**PROBLEM DESCRIPTION**
Pick out each line of the records that includes the string "plus", and copy it.

**DATA SUPPLIED**
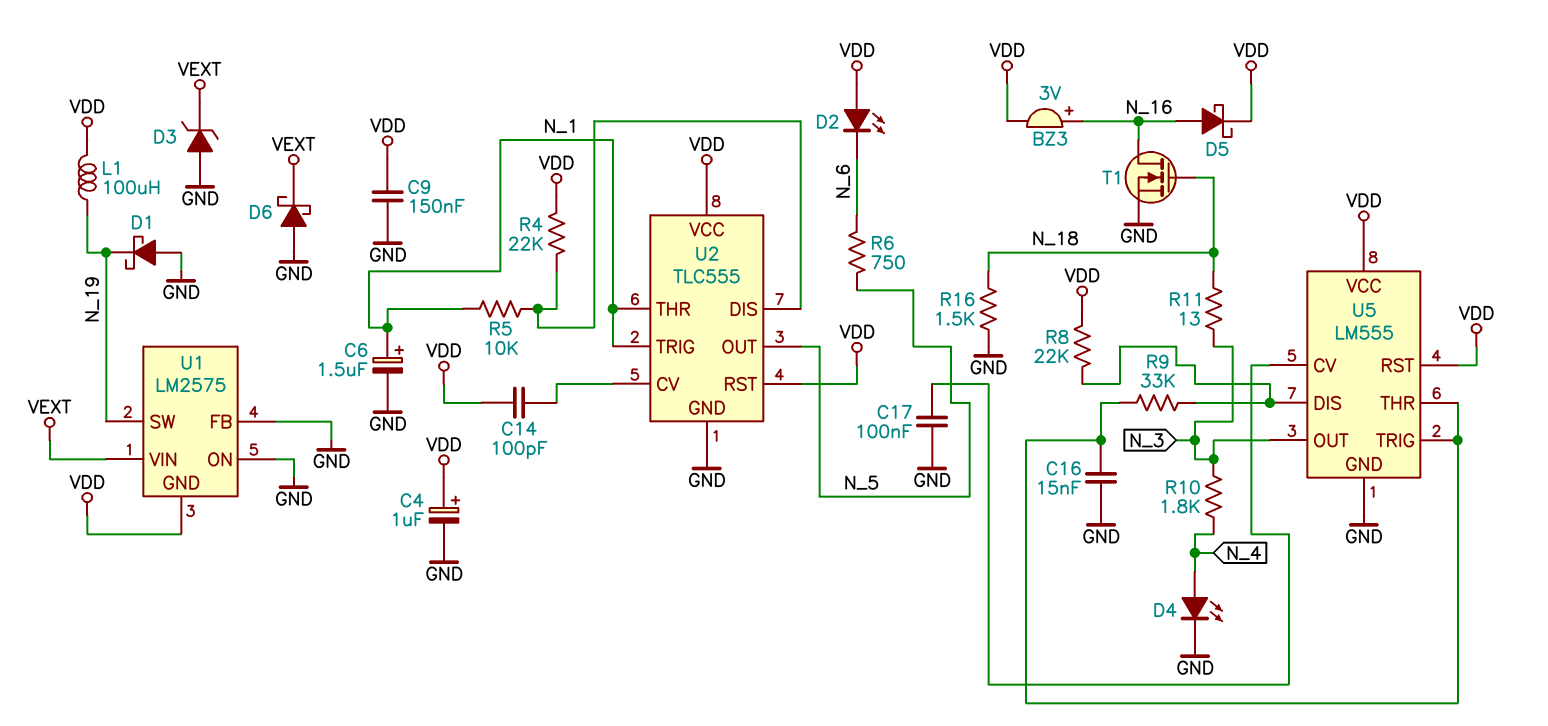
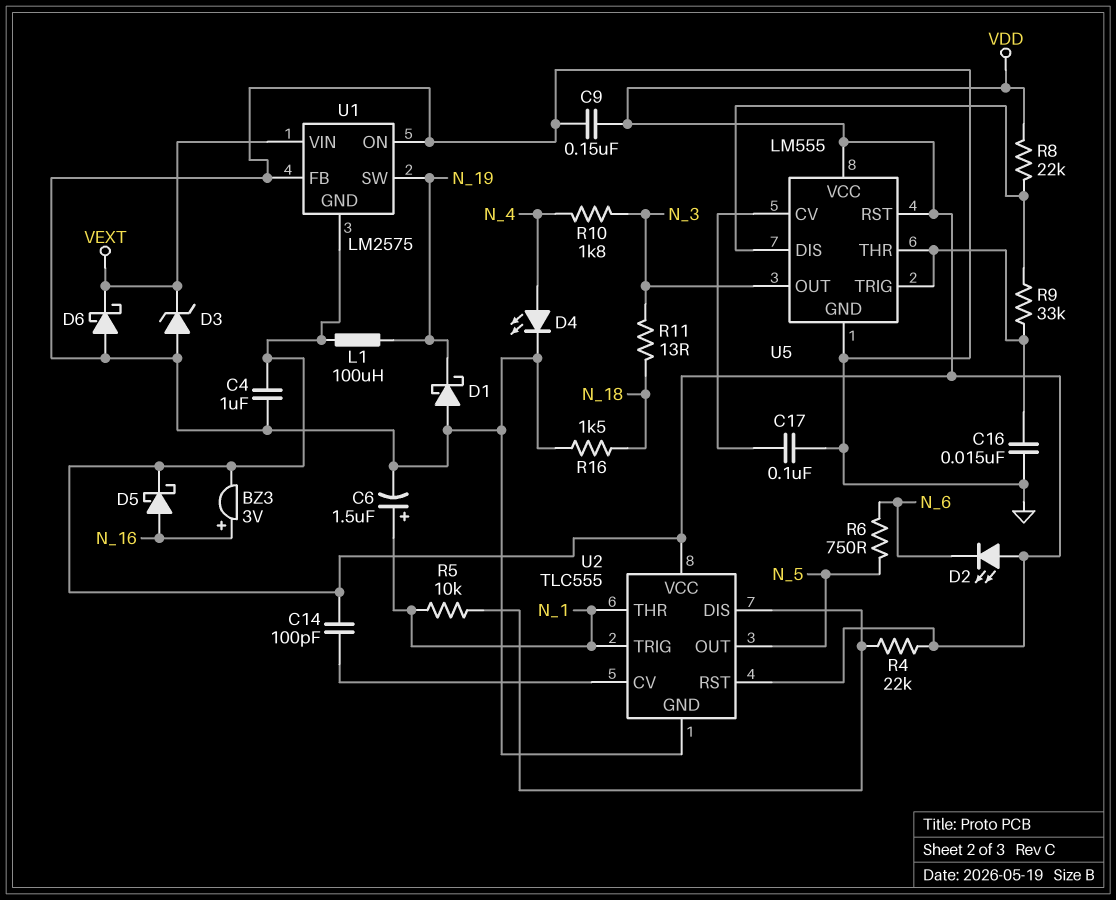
C4: 1uF (plus VDD, minus GND) -> 1uF (GND, VDD)
T1: NMOS (G N_18, D N_16, S GND) -> none

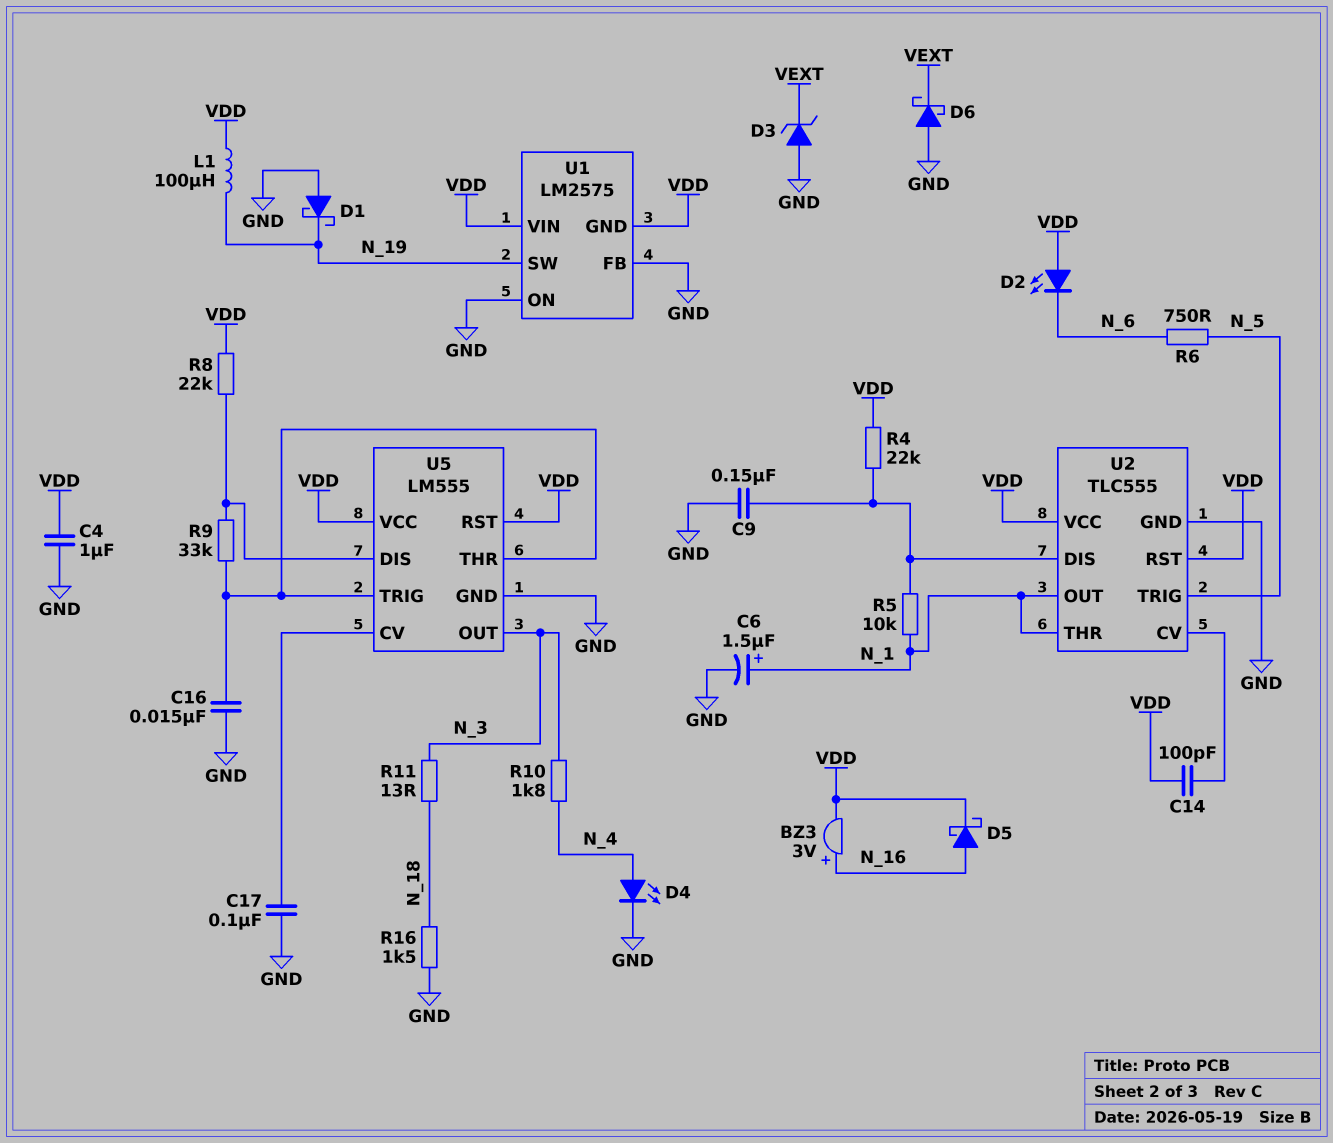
C9: 150nF (GND, VDD) -> 150nF (GND, U2/DIS)
U1 pin VIN: VEXT -> VDD
U2 pin OUT: N_5 -> N_1
U2 pin TRIG: N_1 -> N_5

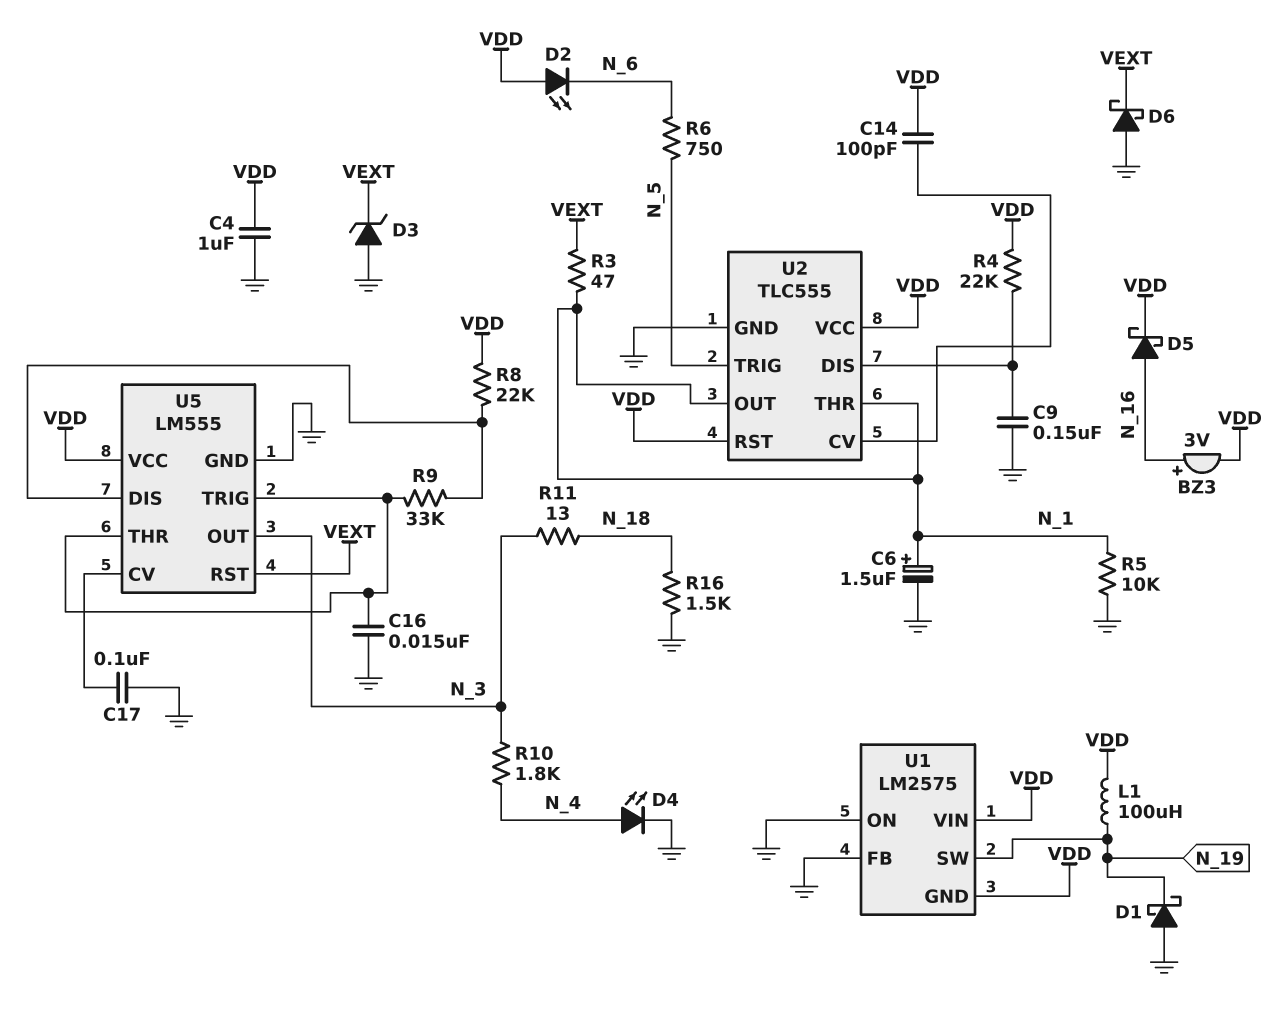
R3: none -> 47 (N_1, VEXT)
R5: 10k (N_1, U2/DIS) -> 10k (GND, N_1)
U5 pin RST: VDD -> VEXT

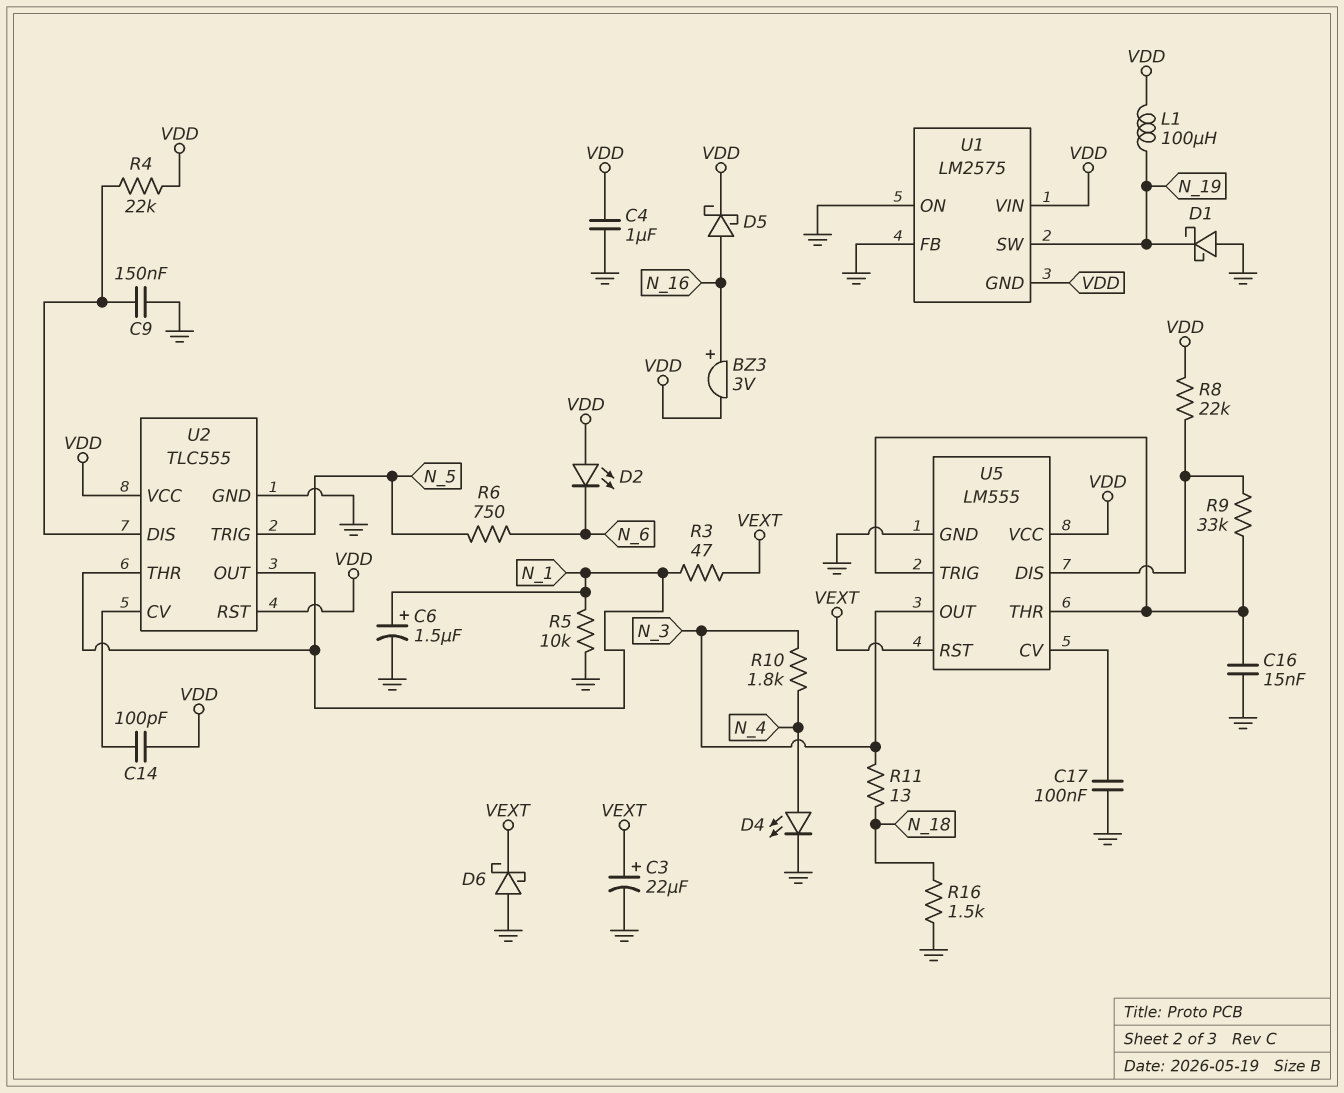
C3: none -> 22uF (plus VEXT, minus GND)
D3: zener (A GND, K VEXT) -> none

**EXERCISE SOLUTION**
C4: 1uF (plus VDD, minus GND) -> 1uF (GND, VDD)
C3: none -> 22uF (plus VEXT, minus GND)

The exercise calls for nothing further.